====== Supplied material

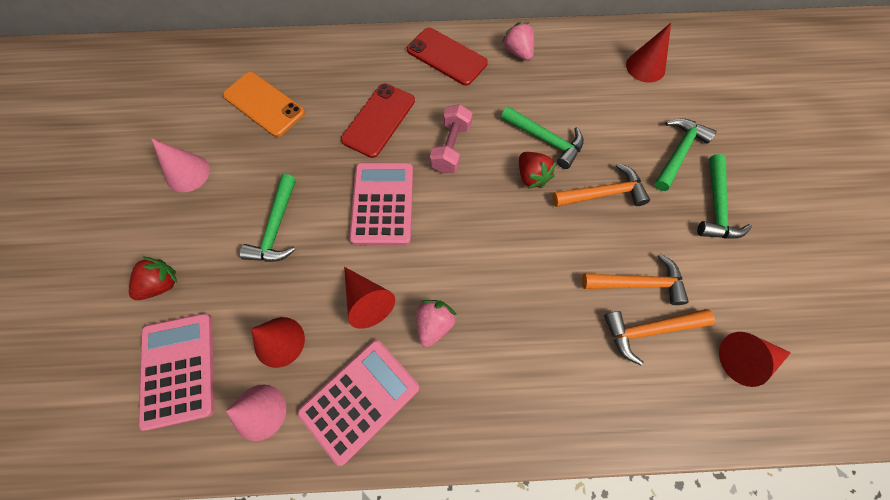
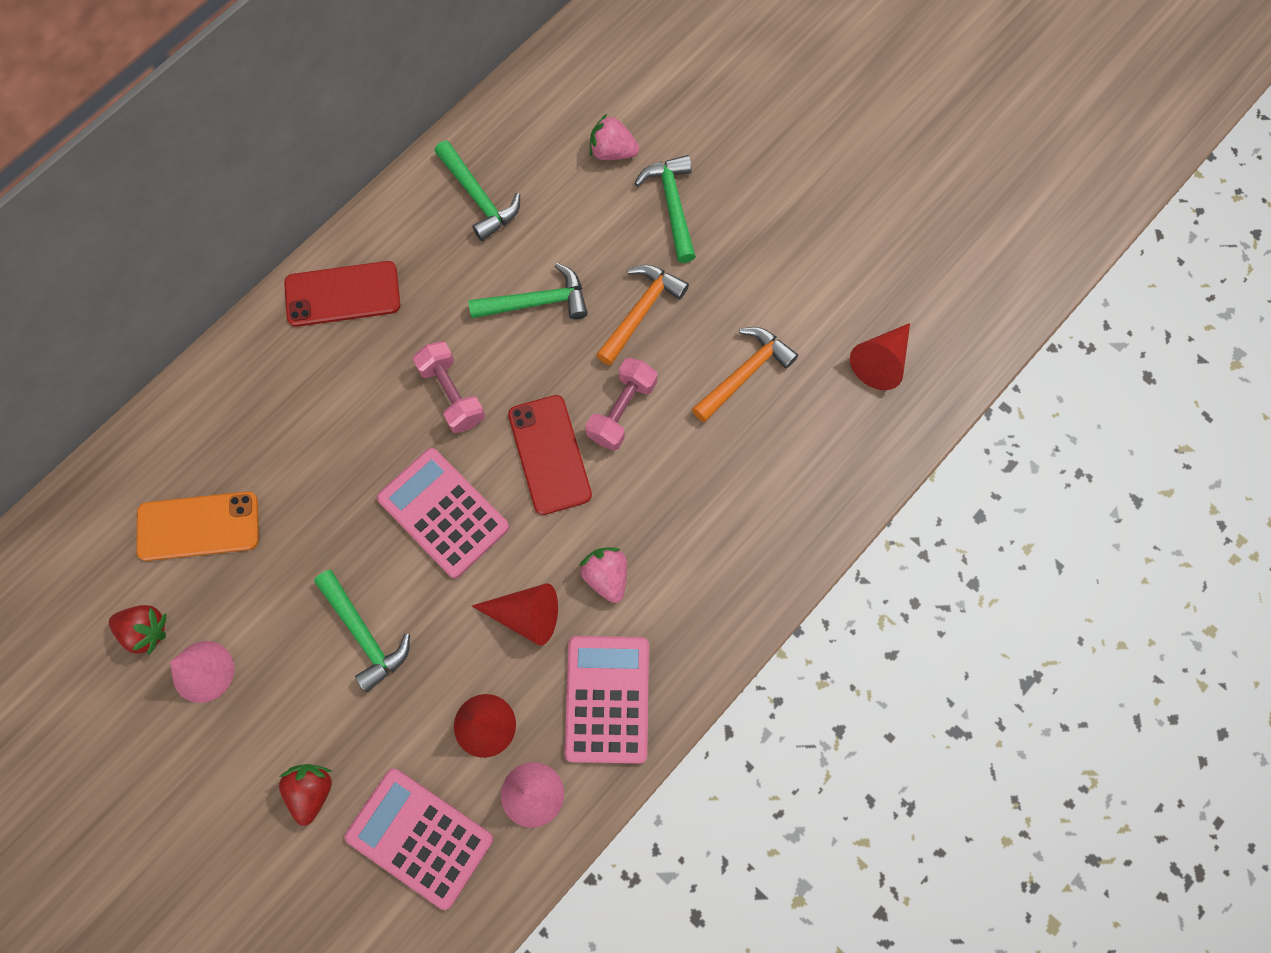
camera: 45 degrees left, 5 degrees up
(379, 120) = (346, 431): red phone -> red phone (550, 454)
(518, 52) = (415, 223): pink strawberry -> pink strawberry (612, 151)
(532, 176) = (559, 353): red strawberry -> red strawberry (146, 630)
(538, 238) = (622, 411): none -> pink dumbbell
(645, 67) = (561, 130): red cone -> none
(649, 330) = (788, 408): orange hammer -> none
(716, 206) = (749, 234): green hammer -> green hammer (478, 197)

============

Work instructions ->
The expected answer is the lines from the one containing "(532, 176) = (559, 353): red" through the end of the material, reproduced exactly with both ends kept.

Written solution ->
(532, 176) = (559, 353): red strawberry -> red strawberry (146, 630)
(538, 238) = (622, 411): none -> pink dumbbell
(645, 67) = (561, 130): red cone -> none
(649, 330) = (788, 408): orange hammer -> none
(716, 206) = (749, 234): green hammer -> green hammer (478, 197)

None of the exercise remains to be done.